**WHAT TO PRODUCE:** The word "green" marks the lines to keep; find each one in the data and copy it.

━━━━━ DATA BELOW ━━━━━

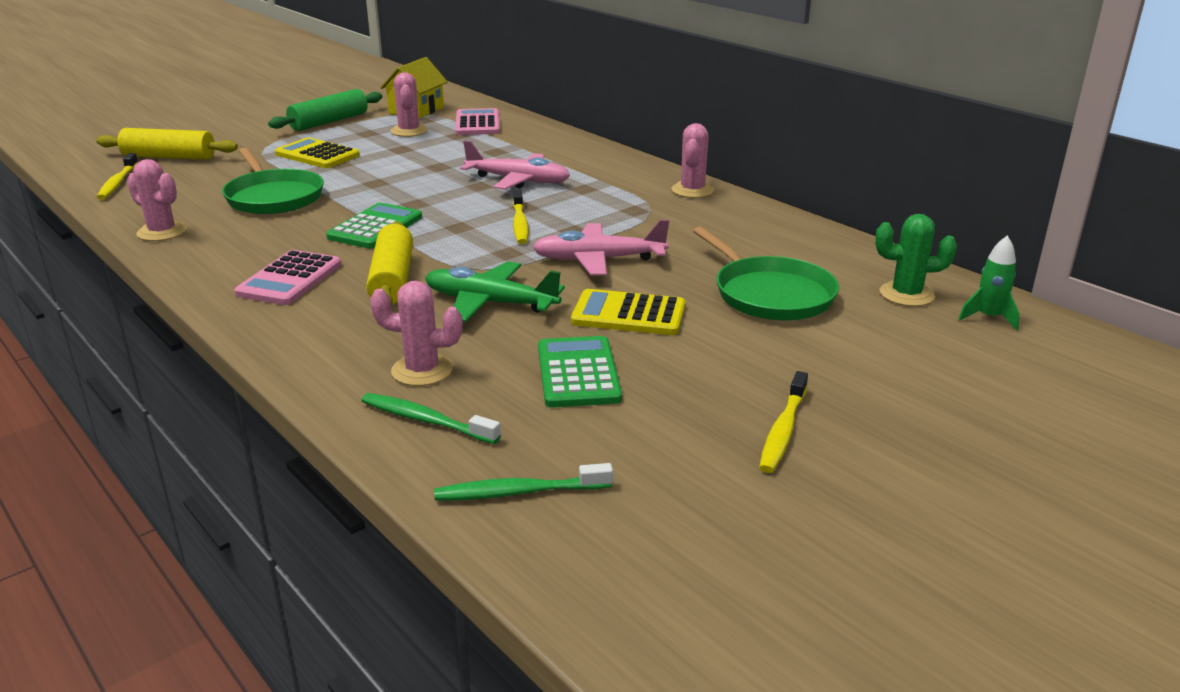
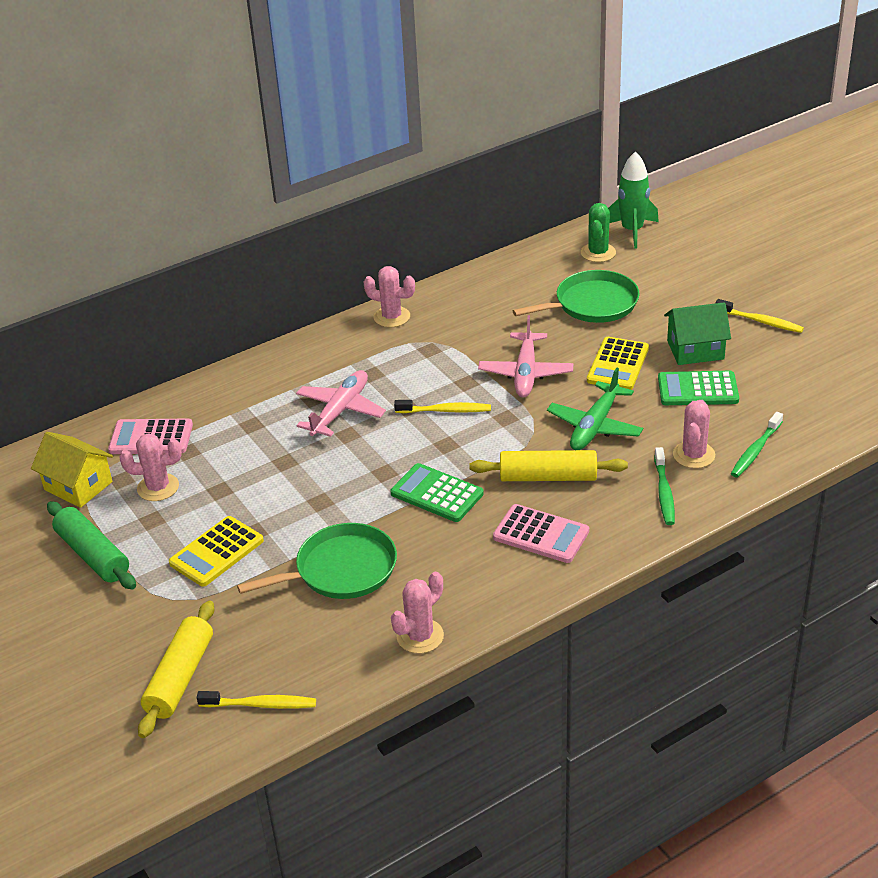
camera: 80 degrees left, 10 degrees up
(519, 492) = (826, 414): green toothbrush -> green toothbrush (664, 492)
(680, 371) = (695, 350): none -> green house
(988, 318) = (632, 231): green rocket -> green rocket, size x1.62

━━━━━

**ANSWER TO THIS TASK:**
(519, 492) = (826, 414): green toothbrush -> green toothbrush (664, 492)
(680, 371) = (695, 350): none -> green house
(988, 318) = (632, 231): green rocket -> green rocket, size x1.62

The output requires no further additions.